• What you will do
Please copy exactly the lines from the one containing "R10: 33k (VDD, VMID) -> none" to the end of the entries, both included, and nothing else. Omit every picture.

• Exercise inputs
========================================================================

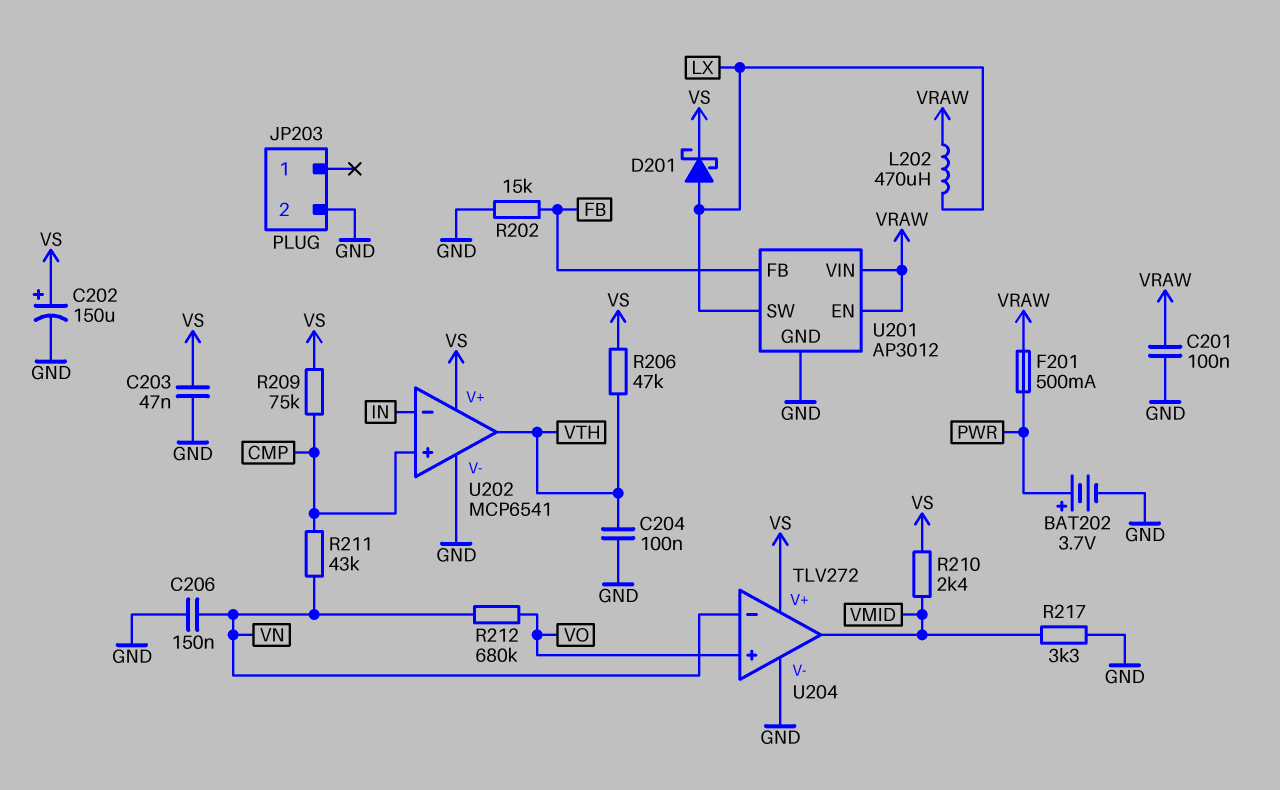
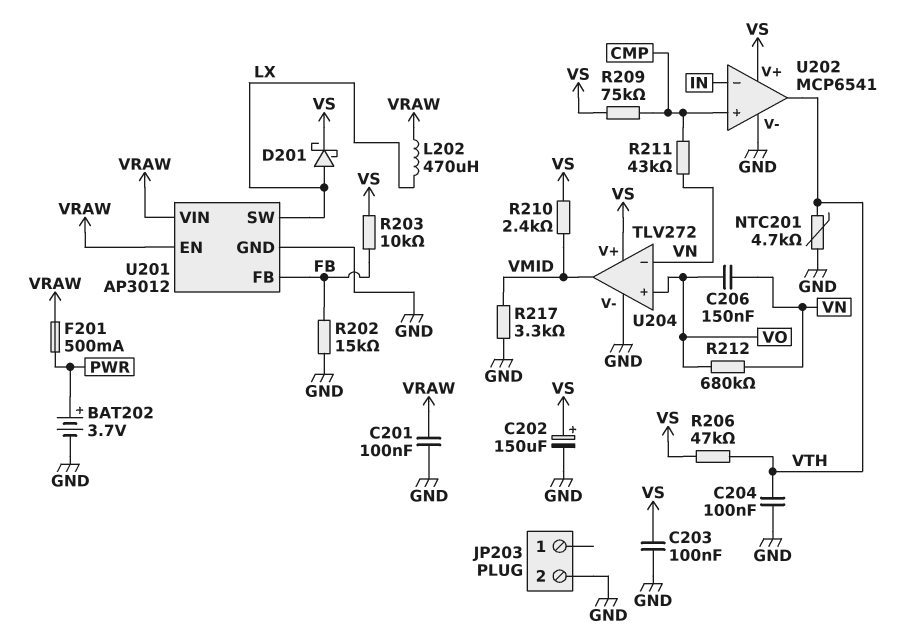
C203: 47nF (GND, VS) -> 100nF (GND, VS)
C206: 150nF (GND, VN) -> 150nF (VN, VO)
NTC201: none -> 4.7k (GND, VTH)
R203: none -> 10k (FB, VS)

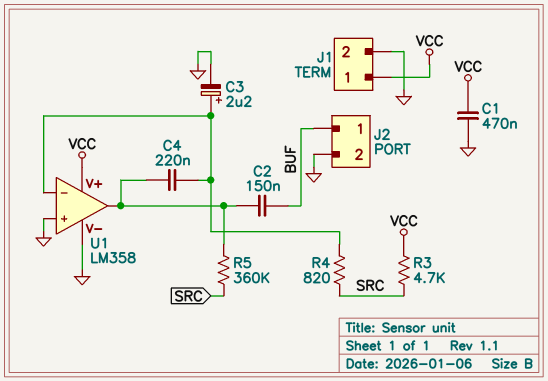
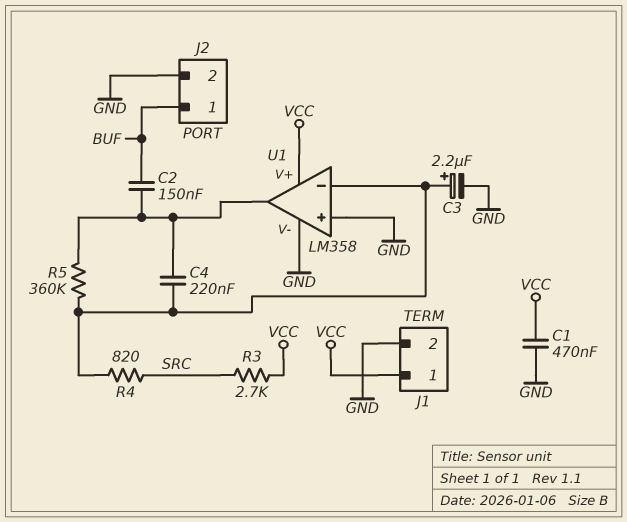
R3: 4.7k (SRC, VCC) -> 2.7k (SRC, VCC)
R5: 360k (SRC, U1/out) -> 360k (U1/in-, U1/out)

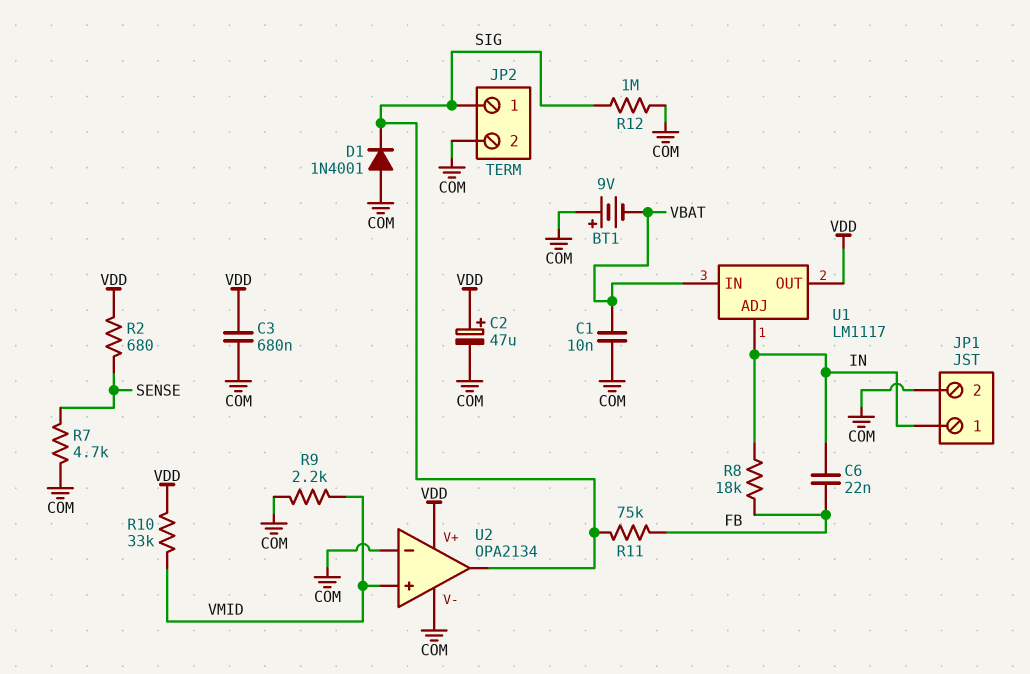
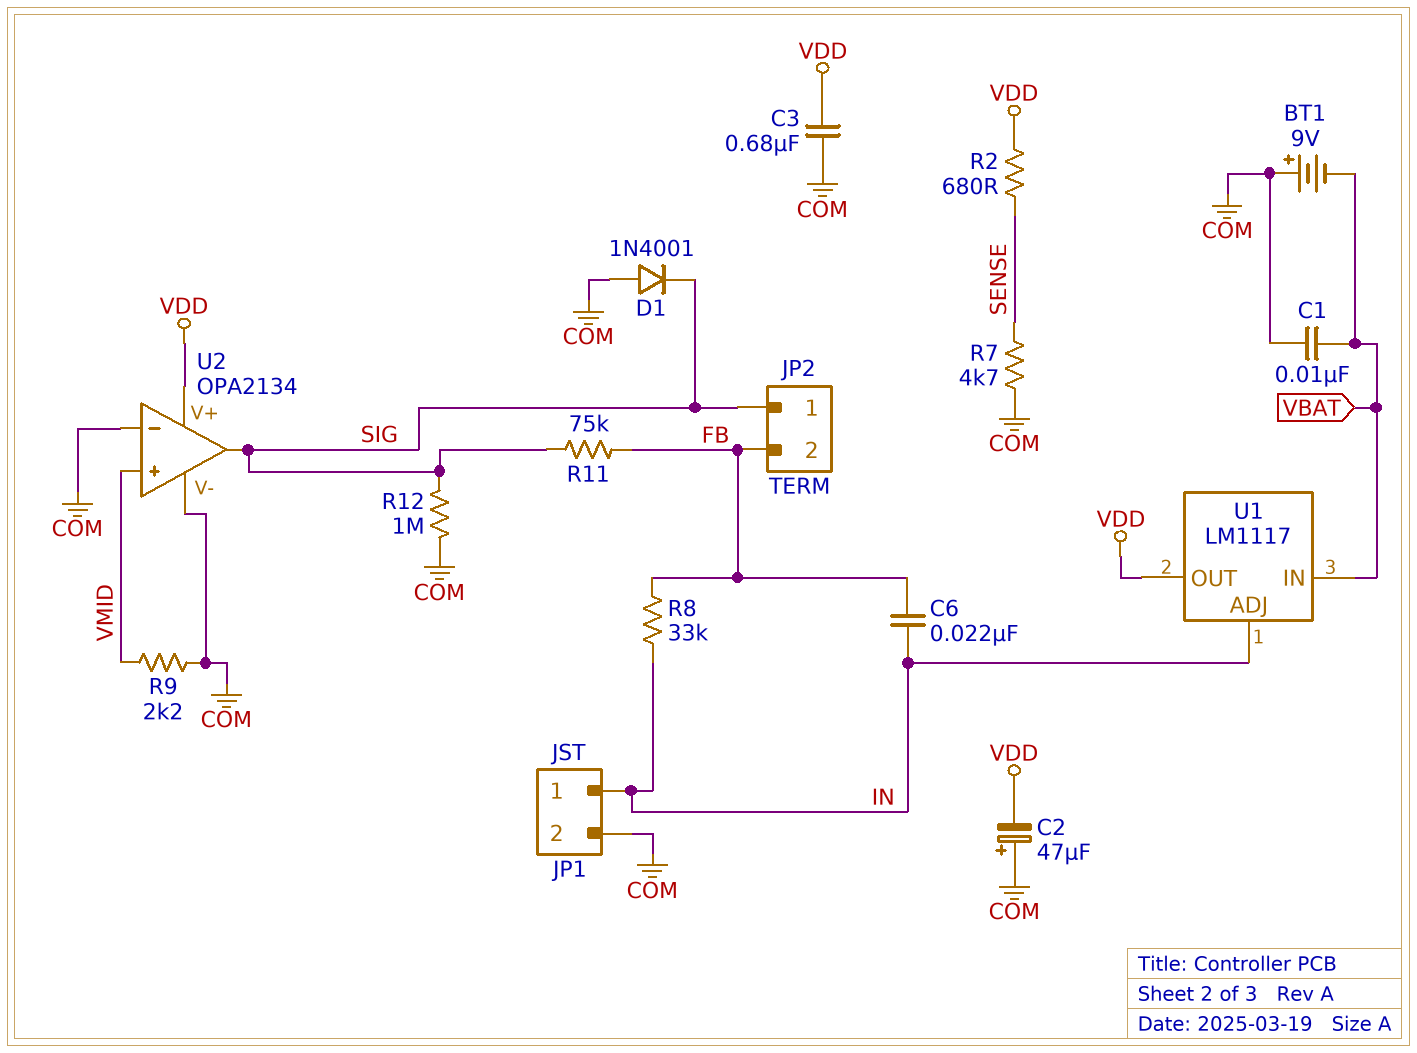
C2: 47uF (plus VDD, minus COM) -> 47uF (plus COM, minus VDD)
JP2 pin 2: COM -> FB
R8: 18k (FB, IN) -> 33k (FB, IN)
R10: 33k (VDD, VMID) -> none

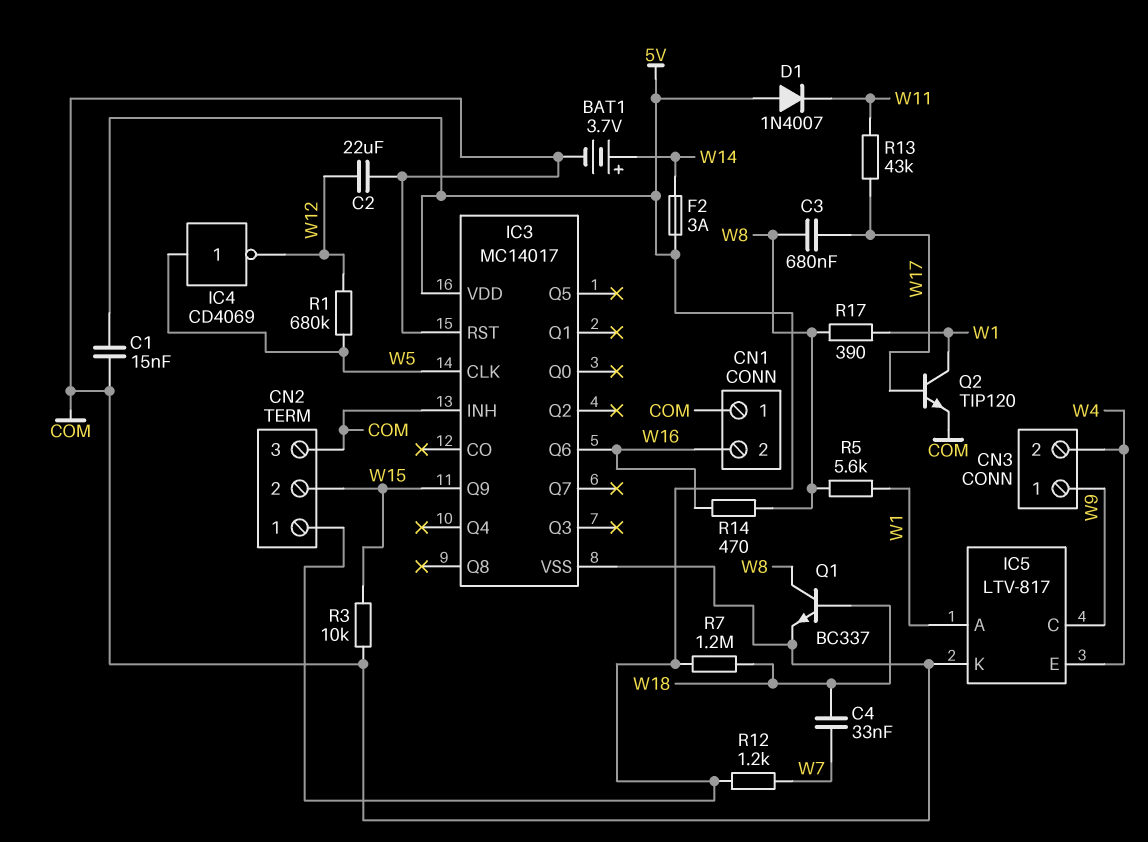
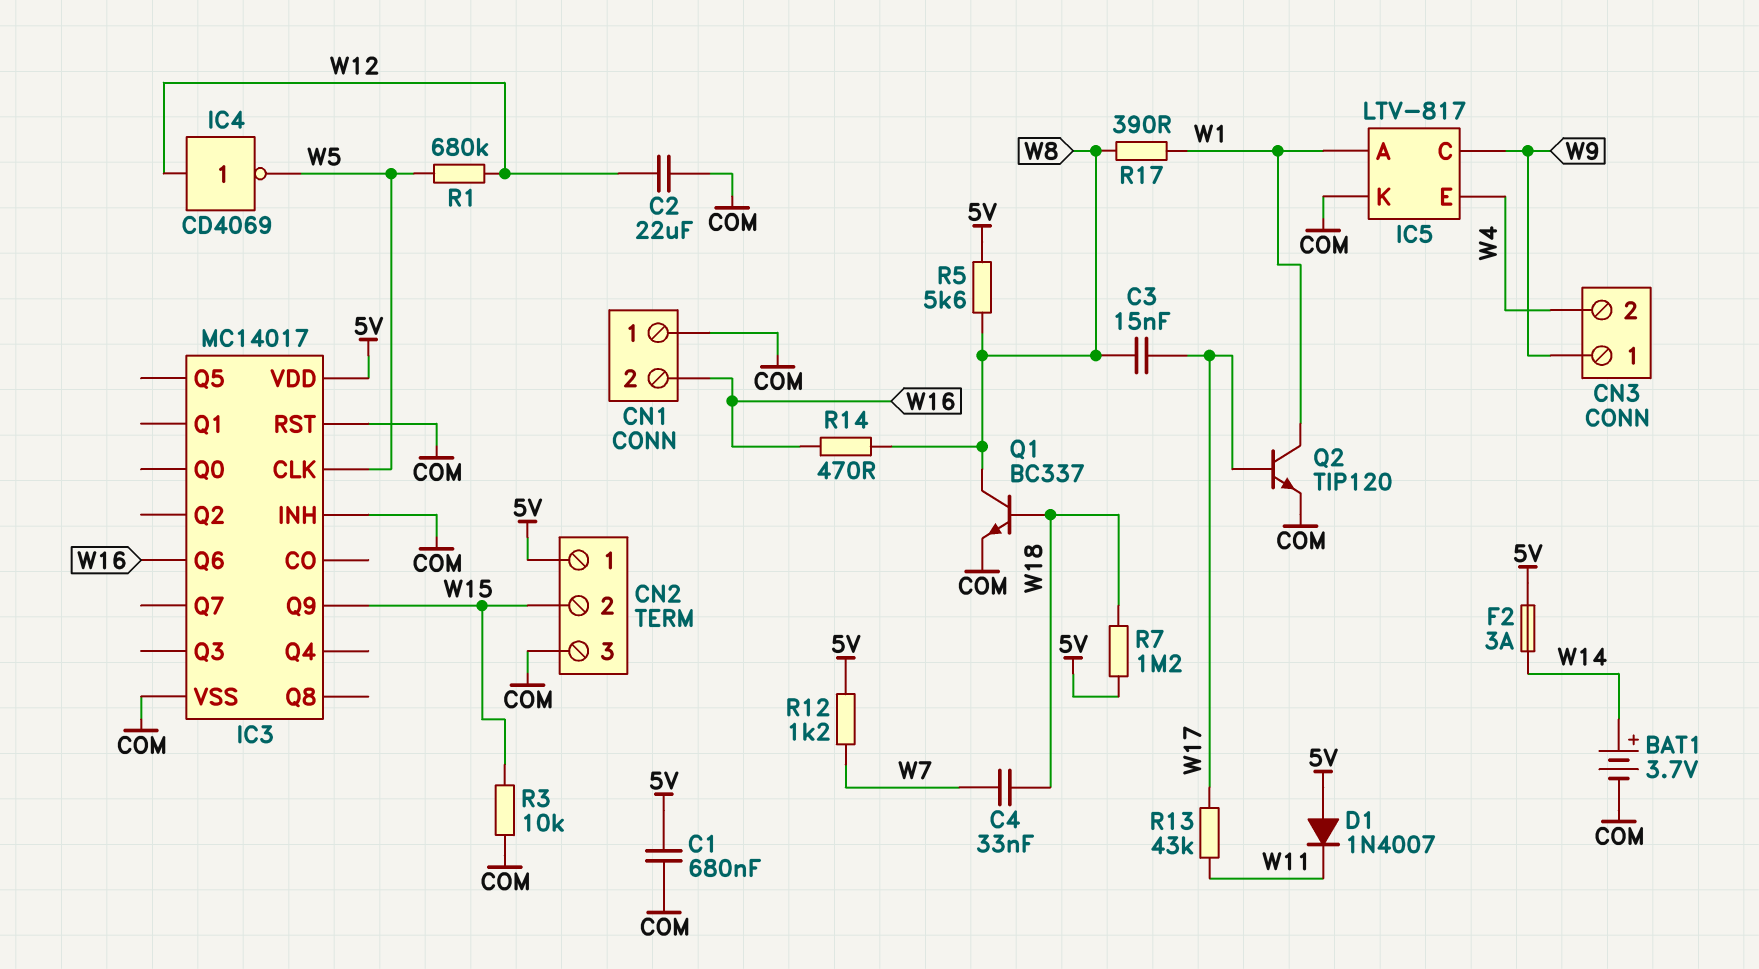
C1: 15nF (5V, COM) -> 680nF (5V, COM)
C3: 680nF (W8, W17) -> 15nF (W8, W17)
IC4: NOT CD4069 (in W5, out W12) -> NOT CD4069 (in W12, out W5)
R5: 5.6k (W1, W8) -> 5.6k (5V, W8)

========================================================================

• Answer box
R10: 33k (VDD, VMID) -> none

C1: 15nF (5V, COM) -> 680nF (5V, COM)
C3: 680nF (W8, W17) -> 15nF (W8, W17)
IC4: NOT CD4069 (in W5, out W12) -> NOT CD4069 (in W12, out W5)
R5: 5.6k (W1, W8) -> 5.6k (5V, W8)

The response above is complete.